## Required action
If a line in the data holds the string "bowl", list it.

(Beginning of Provided information)

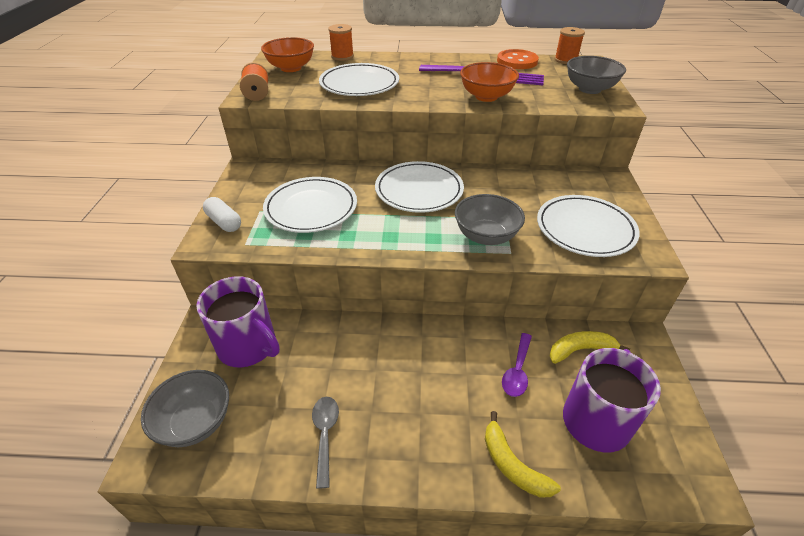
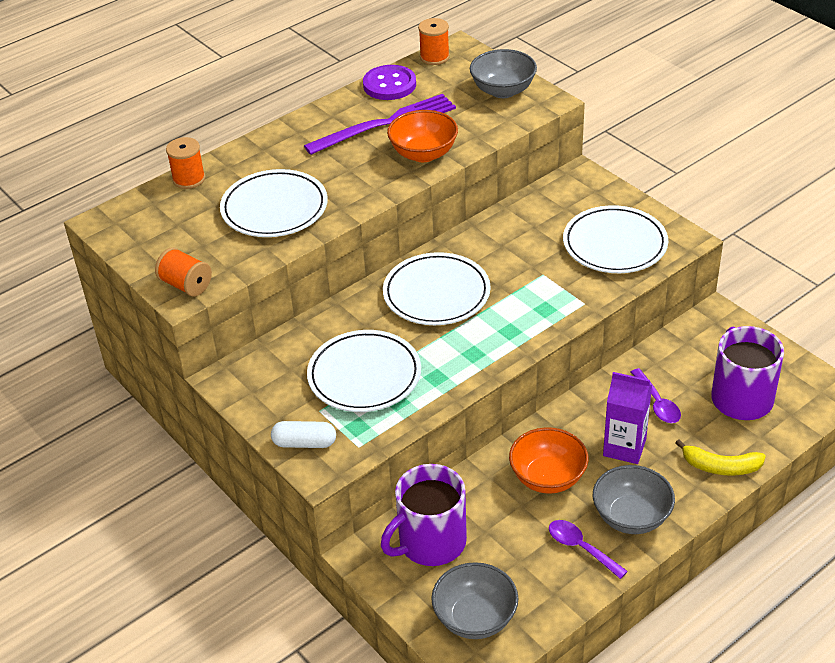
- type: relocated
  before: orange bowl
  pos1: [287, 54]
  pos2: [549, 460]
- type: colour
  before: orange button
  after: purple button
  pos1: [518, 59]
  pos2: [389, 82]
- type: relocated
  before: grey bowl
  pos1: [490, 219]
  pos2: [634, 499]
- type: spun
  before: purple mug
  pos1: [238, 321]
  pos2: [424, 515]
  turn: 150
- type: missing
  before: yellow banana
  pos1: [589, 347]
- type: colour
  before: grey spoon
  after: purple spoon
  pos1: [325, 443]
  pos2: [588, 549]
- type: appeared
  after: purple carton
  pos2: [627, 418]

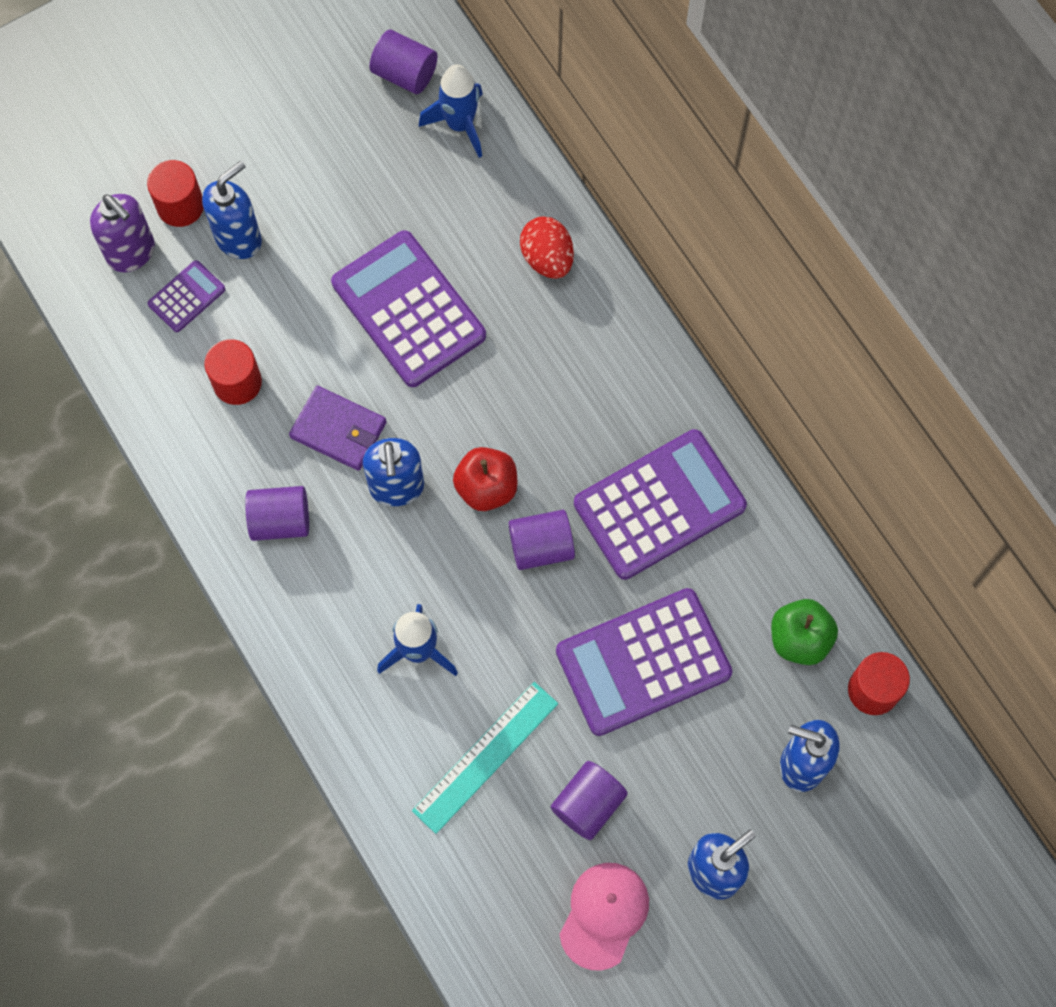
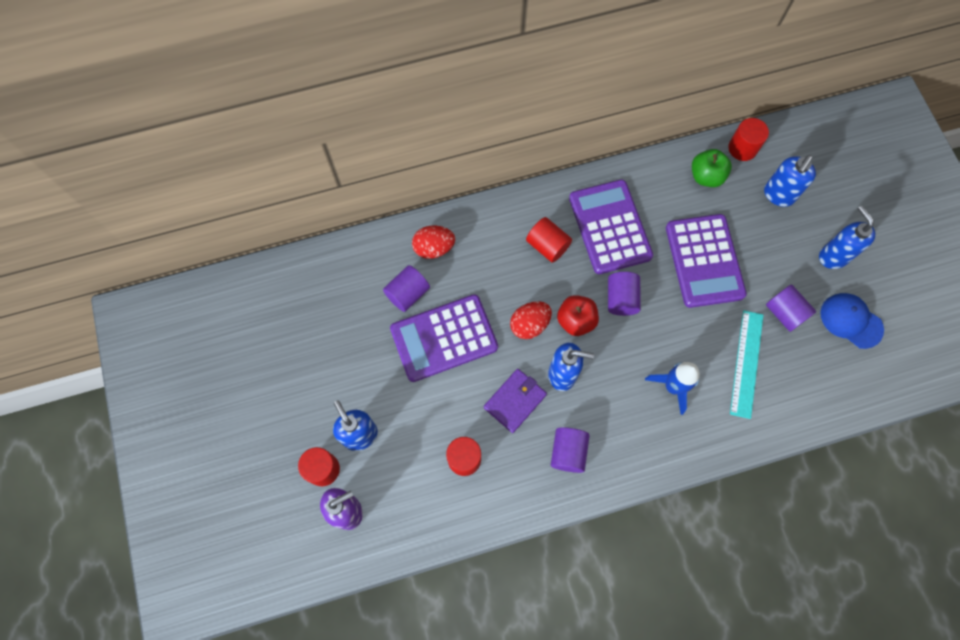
- type: relocated
  before: purple cylinder
  pos1: [403, 61]
  pos2: [406, 288]
- type: missing
  before: blue rocket
  pos1: [451, 111]
- type: missing
  before: purple calculator
  pos1: [186, 296]
- type: spun
  before: turquoise ruler
  pos1: [485, 758]
  pos2: [747, 364]
  turn: 45
- type: colour
  before: pink cap
  after: blue cap
  pos1: [604, 916]
  pos2: [852, 321]
- type: appeared
  after: red cylinder
  pos2: [549, 240]
- type: appeared
  after: red egg
  pos2: [531, 320]

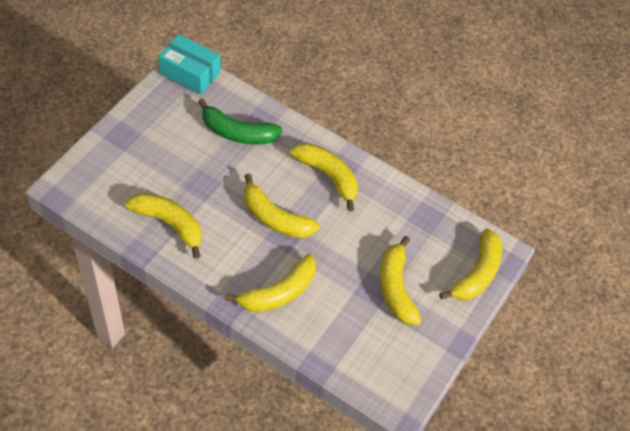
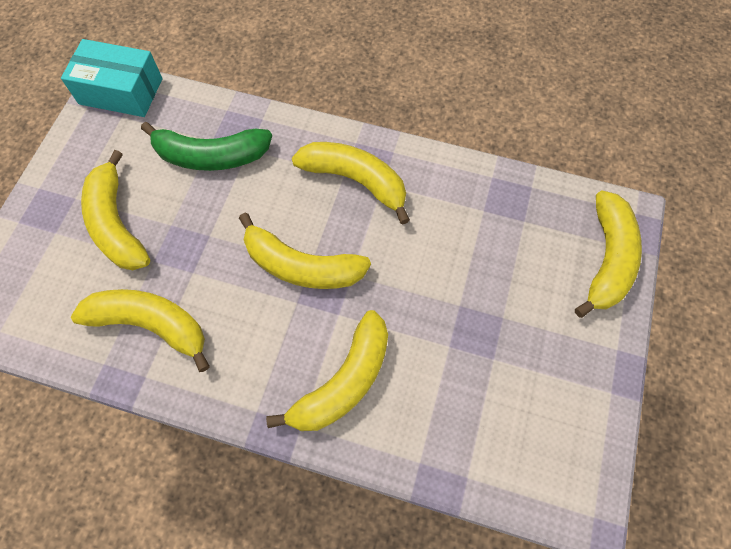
- type: relocated
  before: yellow banana
  pos1: [401, 280]
  pos2: [115, 210]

(End of Provided information)

## Result for this task
  before: orange bowl
  before: grey bowl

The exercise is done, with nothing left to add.